Aim of the task. Only the lines from the one containing "(300, 106) = (507, 182): white" to the end of the records belong in the answer; repeat them exactly and drop the pictures.

Exercise material.

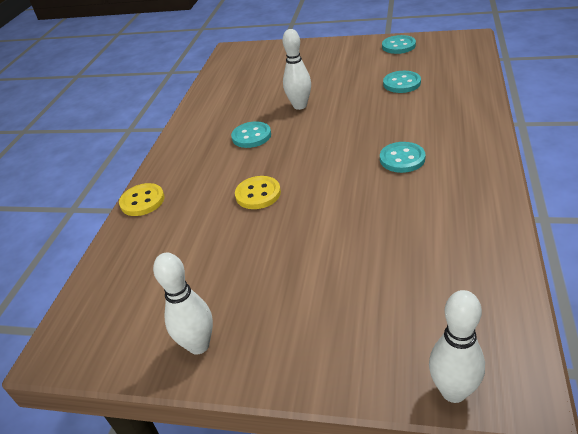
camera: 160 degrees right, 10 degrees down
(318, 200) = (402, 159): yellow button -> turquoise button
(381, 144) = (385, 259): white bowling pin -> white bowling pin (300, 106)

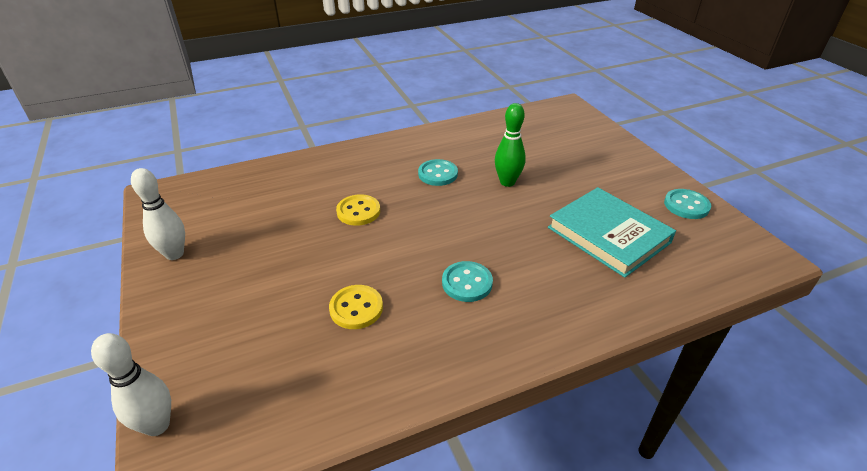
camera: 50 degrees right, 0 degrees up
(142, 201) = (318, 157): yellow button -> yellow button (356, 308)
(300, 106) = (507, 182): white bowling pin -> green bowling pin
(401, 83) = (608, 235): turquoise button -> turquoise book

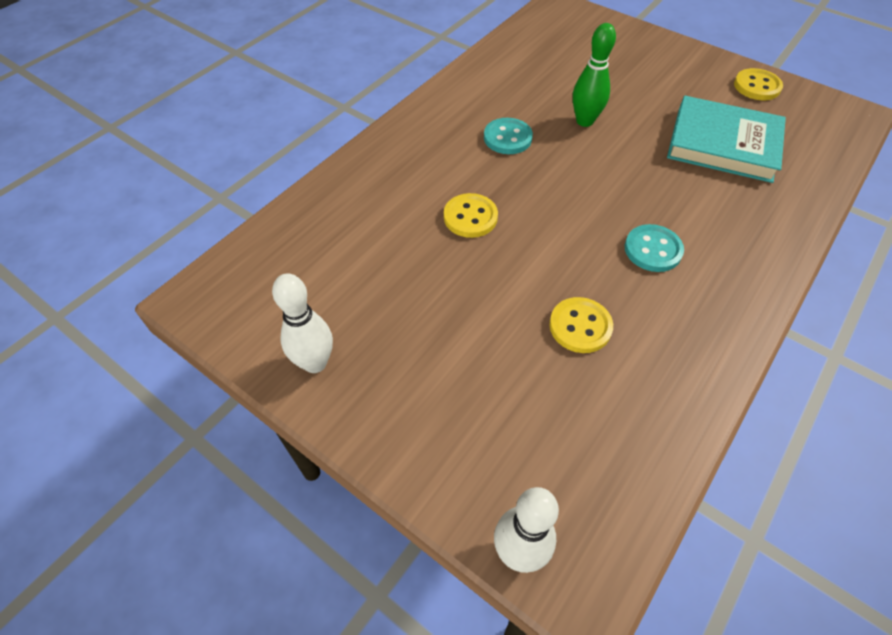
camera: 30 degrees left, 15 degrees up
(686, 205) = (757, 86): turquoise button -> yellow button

Answer to this problem.
(300, 106) = (507, 182): white bowling pin -> green bowling pin
(401, 83) = (608, 235): turquoise button -> turquoise book

camera: 30 degrees left, 15 degrees up
(686, 205) = (757, 86): turquoise button -> yellow button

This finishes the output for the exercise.